> [What to produce] Write out, word for word, every line in the data below from the one containing "C108: 33uF (plus" to the one containing "C8: 100nF (GND, U1/PA3) -> 100nF (5V, GND)", both of them included.
-=-=-=-=-
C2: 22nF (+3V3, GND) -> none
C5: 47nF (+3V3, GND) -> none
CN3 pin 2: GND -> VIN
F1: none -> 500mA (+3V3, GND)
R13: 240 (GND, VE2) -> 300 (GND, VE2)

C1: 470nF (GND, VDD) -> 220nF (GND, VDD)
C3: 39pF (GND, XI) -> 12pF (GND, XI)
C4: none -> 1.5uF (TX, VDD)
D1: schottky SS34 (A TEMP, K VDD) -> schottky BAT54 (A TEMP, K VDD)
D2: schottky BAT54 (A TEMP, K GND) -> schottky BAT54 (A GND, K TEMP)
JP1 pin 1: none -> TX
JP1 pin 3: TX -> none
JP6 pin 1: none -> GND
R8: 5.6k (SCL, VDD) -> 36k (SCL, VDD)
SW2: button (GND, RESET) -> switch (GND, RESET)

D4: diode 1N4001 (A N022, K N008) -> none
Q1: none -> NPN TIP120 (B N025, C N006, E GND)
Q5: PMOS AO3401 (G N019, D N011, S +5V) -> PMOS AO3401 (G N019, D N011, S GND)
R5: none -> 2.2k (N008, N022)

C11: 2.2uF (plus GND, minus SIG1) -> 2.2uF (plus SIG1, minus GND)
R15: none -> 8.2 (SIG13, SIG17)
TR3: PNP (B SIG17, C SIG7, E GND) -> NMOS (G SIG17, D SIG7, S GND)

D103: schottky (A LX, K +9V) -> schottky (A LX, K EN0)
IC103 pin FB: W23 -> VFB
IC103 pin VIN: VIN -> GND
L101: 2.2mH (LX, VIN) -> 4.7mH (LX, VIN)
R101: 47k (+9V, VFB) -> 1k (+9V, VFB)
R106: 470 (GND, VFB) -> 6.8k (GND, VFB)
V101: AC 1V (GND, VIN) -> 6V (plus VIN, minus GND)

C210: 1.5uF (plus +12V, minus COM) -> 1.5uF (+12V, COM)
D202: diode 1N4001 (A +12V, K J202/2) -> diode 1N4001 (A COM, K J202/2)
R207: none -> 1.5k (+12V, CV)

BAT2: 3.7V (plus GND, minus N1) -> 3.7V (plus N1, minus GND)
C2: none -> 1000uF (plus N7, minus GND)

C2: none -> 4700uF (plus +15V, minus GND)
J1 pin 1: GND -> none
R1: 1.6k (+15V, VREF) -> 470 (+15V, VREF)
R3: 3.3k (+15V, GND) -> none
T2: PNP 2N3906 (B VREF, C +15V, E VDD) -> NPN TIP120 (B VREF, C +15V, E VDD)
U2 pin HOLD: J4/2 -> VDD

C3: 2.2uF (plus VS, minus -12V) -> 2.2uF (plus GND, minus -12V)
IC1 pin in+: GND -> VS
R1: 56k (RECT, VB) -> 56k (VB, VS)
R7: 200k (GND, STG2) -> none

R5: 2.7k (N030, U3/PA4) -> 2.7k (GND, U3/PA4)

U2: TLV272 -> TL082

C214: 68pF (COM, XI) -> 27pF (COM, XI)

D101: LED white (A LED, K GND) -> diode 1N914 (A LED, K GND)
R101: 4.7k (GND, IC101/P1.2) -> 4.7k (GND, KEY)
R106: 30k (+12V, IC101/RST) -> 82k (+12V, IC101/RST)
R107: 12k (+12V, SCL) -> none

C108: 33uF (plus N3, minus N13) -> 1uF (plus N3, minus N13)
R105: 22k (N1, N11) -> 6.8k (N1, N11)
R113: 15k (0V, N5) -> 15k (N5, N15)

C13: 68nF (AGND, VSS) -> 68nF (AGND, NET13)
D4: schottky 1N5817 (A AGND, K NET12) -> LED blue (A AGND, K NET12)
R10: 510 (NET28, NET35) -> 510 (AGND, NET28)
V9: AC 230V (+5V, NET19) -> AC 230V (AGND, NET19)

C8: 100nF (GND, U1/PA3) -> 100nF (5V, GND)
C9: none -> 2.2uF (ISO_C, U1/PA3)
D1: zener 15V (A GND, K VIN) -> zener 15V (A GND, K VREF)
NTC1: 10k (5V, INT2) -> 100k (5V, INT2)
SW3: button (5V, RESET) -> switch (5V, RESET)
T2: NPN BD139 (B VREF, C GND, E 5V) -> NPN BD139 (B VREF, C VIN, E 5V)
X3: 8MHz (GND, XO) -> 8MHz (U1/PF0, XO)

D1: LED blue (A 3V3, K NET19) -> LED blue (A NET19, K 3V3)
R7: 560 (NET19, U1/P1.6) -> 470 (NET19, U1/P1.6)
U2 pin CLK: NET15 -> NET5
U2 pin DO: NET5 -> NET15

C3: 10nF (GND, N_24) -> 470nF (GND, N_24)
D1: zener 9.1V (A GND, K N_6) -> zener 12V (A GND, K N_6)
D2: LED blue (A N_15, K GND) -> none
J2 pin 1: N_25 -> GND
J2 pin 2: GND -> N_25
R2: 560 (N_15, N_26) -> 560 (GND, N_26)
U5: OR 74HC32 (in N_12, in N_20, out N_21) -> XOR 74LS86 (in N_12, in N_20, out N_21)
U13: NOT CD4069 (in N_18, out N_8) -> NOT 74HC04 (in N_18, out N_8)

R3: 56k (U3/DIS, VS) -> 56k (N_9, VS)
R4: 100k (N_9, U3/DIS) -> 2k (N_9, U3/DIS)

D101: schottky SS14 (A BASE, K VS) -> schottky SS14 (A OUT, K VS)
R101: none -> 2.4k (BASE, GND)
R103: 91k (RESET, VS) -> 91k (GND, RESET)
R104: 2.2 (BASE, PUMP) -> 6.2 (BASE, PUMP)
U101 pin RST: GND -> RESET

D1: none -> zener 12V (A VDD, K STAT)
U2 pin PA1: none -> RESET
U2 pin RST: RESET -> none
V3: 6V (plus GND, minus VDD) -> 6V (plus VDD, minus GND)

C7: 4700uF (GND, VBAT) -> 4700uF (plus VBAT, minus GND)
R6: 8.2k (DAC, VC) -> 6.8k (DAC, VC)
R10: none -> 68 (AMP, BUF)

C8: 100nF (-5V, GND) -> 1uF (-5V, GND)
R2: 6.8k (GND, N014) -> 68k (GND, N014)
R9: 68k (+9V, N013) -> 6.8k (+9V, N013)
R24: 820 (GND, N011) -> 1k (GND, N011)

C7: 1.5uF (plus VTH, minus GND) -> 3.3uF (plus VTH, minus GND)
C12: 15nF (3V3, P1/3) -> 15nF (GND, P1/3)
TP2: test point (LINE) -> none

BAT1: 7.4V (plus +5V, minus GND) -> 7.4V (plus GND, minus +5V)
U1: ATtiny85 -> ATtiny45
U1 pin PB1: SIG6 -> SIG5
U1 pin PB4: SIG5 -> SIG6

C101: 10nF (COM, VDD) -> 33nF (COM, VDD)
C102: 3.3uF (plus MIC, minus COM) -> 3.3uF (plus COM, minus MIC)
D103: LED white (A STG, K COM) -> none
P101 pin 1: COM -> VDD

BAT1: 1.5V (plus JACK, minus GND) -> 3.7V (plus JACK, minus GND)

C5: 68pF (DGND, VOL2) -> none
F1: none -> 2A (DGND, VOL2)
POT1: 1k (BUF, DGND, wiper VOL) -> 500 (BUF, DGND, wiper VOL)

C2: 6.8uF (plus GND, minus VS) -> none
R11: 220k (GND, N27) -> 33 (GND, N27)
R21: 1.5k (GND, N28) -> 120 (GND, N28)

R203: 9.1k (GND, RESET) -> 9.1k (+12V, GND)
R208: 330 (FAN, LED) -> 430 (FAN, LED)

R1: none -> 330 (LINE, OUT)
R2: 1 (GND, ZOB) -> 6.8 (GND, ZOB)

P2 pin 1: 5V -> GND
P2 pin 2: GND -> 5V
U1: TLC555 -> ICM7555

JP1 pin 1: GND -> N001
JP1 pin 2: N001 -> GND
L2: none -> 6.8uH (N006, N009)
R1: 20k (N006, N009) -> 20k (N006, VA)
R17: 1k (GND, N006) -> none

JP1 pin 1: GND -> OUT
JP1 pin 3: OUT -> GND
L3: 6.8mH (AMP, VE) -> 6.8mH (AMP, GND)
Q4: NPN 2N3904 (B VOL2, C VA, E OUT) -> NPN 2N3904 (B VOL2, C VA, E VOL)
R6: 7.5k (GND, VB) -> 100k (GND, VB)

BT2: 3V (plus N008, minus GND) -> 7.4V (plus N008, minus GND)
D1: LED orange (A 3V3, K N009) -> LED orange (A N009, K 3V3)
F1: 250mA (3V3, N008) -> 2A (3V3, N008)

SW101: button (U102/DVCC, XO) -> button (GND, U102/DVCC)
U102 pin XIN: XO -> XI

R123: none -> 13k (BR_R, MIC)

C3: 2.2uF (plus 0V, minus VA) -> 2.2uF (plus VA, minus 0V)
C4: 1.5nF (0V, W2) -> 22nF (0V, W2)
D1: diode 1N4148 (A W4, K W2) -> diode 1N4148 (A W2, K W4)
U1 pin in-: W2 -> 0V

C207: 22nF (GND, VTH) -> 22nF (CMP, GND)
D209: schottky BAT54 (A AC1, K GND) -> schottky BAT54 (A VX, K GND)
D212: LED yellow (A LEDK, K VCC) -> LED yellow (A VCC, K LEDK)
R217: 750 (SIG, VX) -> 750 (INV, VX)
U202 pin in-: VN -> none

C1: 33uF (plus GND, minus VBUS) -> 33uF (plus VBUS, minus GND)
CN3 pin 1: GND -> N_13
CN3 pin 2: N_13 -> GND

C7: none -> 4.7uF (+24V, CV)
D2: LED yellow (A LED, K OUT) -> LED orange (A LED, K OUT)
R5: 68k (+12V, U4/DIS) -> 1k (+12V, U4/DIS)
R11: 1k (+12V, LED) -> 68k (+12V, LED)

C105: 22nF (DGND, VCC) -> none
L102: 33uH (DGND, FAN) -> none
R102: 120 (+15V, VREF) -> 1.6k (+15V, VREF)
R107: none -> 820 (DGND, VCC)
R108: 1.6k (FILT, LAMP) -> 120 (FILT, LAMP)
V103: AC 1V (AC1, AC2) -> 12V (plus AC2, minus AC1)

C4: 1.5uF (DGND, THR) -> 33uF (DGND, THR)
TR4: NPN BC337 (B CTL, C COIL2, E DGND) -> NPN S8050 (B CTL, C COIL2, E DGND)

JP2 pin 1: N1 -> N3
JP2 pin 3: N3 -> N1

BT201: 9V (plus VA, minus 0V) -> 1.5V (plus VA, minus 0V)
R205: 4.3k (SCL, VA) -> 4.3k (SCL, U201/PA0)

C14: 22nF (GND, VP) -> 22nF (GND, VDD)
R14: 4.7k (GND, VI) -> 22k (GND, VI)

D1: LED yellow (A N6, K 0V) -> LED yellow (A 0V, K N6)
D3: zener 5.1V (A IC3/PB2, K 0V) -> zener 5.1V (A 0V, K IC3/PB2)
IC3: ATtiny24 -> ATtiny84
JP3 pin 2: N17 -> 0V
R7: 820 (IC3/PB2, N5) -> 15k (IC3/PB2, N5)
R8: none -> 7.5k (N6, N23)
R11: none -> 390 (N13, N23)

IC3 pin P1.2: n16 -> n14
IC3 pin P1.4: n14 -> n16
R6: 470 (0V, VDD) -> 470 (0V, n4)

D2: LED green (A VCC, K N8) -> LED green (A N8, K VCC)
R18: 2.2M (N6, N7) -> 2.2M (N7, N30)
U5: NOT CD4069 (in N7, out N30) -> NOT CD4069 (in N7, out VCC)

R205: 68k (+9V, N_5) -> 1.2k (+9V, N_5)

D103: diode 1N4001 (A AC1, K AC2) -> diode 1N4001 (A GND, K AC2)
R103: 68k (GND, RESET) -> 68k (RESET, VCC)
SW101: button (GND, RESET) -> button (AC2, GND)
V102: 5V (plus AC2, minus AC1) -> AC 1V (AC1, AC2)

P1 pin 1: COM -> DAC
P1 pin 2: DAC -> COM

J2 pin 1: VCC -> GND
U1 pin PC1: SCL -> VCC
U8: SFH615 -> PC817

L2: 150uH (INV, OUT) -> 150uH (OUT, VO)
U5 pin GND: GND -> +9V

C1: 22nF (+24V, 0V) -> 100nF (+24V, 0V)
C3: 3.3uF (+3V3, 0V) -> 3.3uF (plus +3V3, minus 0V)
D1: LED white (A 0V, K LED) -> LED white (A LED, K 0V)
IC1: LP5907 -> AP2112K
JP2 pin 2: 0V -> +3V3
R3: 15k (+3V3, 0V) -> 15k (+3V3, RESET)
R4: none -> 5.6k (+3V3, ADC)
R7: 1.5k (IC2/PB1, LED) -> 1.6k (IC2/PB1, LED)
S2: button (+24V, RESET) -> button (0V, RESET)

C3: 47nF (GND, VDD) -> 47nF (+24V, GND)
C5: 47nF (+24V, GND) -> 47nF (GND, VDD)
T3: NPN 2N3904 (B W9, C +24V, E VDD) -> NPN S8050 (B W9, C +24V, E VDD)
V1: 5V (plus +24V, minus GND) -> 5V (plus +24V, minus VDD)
-=-=-=-=-
> [Response area]
C108: 33uF (plus N3, minus N13) -> 1uF (plus N3, minus N13)
R105: 22k (N1, N11) -> 6.8k (N1, N11)
R113: 15k (0V, N5) -> 15k (N5, N15)

C13: 68nF (AGND, VSS) -> 68nF (AGND, NET13)
D4: schottky 1N5817 (A AGND, K NET12) -> LED blue (A AGND, K NET12)
R10: 510 (NET28, NET35) -> 510 (AGND, NET28)
V9: AC 230V (+5V, NET19) -> AC 230V (AGND, NET19)

C8: 100nF (GND, U1/PA3) -> 100nF (5V, GND)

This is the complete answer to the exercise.